## [What is being asked]
Exactly the lines from the beginning of the records to the line with "green hexagon at", both ends included, are to be given again, and pictures are to be left out.

(Beginning of Exercise input)

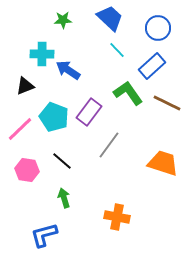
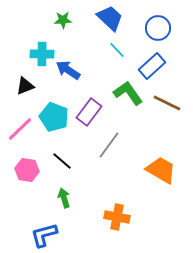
orange trapezoid: moved 2 px left, 7 px down; rotated 12 degrees clockwise
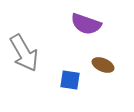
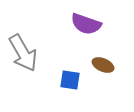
gray arrow: moved 1 px left
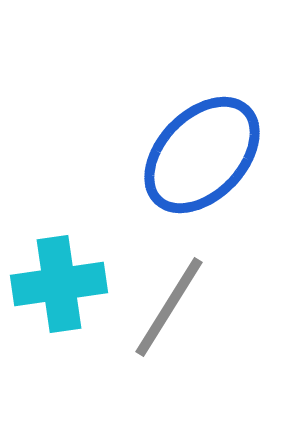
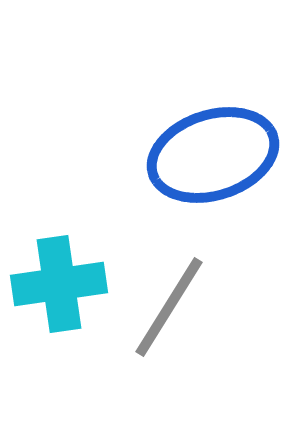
blue ellipse: moved 11 px right; rotated 28 degrees clockwise
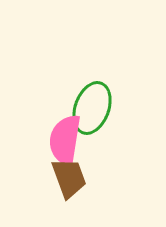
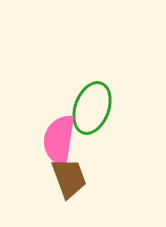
pink semicircle: moved 6 px left
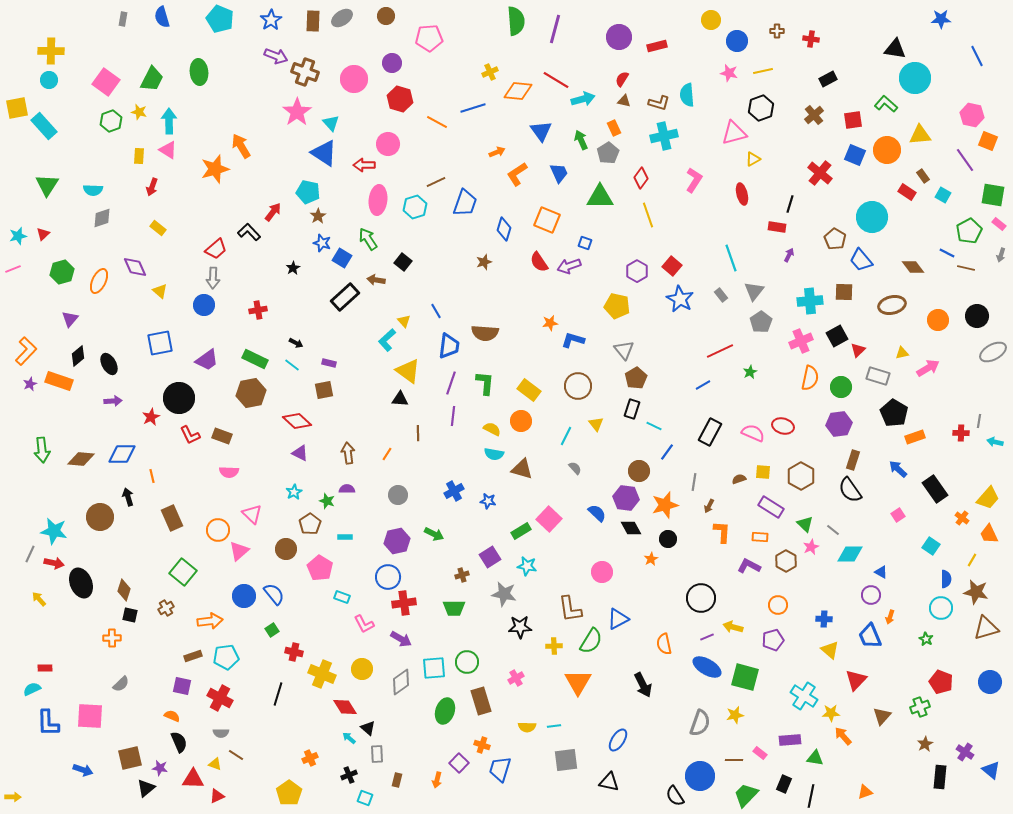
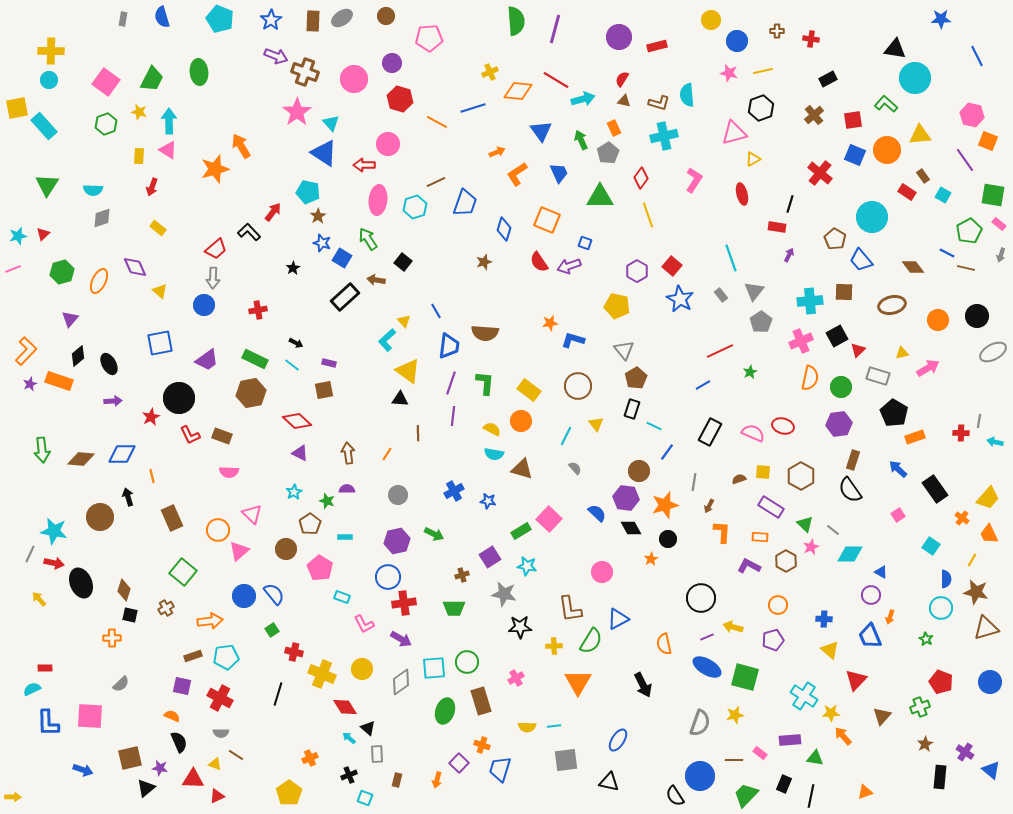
green hexagon at (111, 121): moved 5 px left, 3 px down
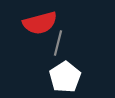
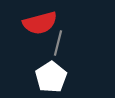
white pentagon: moved 14 px left
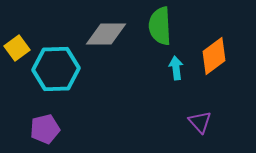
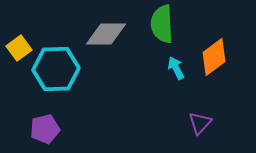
green semicircle: moved 2 px right, 2 px up
yellow square: moved 2 px right
orange diamond: moved 1 px down
cyan arrow: rotated 20 degrees counterclockwise
purple triangle: moved 1 px down; rotated 25 degrees clockwise
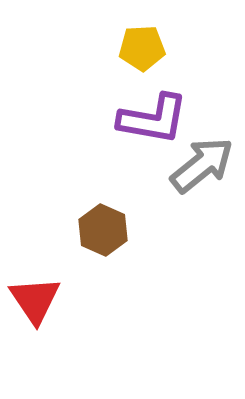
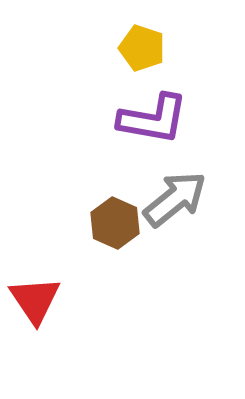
yellow pentagon: rotated 21 degrees clockwise
gray arrow: moved 27 px left, 34 px down
brown hexagon: moved 12 px right, 7 px up
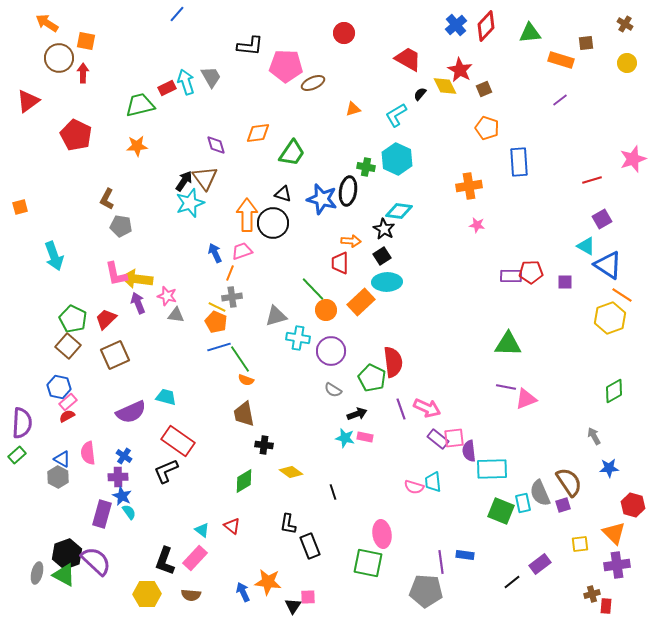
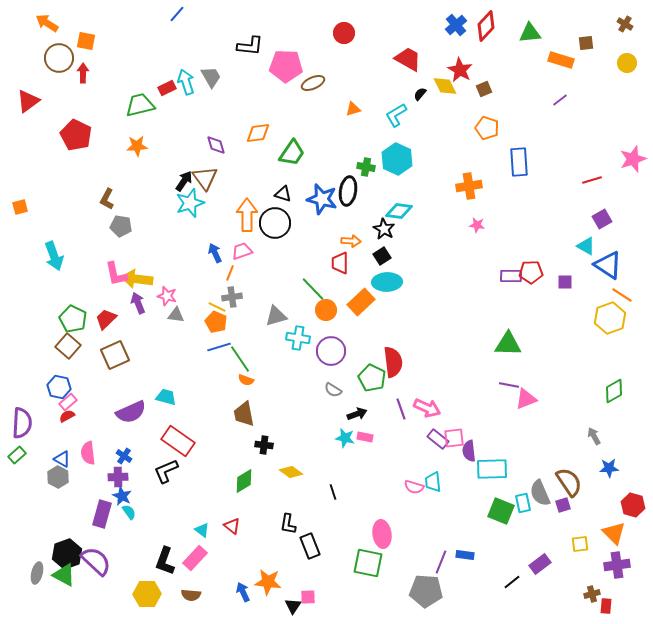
black circle at (273, 223): moved 2 px right
purple line at (506, 387): moved 3 px right, 2 px up
purple line at (441, 562): rotated 30 degrees clockwise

(End of Exercise input)

## [Answer space]
orange trapezoid: moved 2 px left, 7 px down; rotated 12 degrees clockwise
gray arrow: moved 1 px left
blue ellipse: moved 11 px right; rotated 28 degrees clockwise
pink semicircle: moved 6 px left
green hexagon at (111, 121): moved 5 px left, 3 px down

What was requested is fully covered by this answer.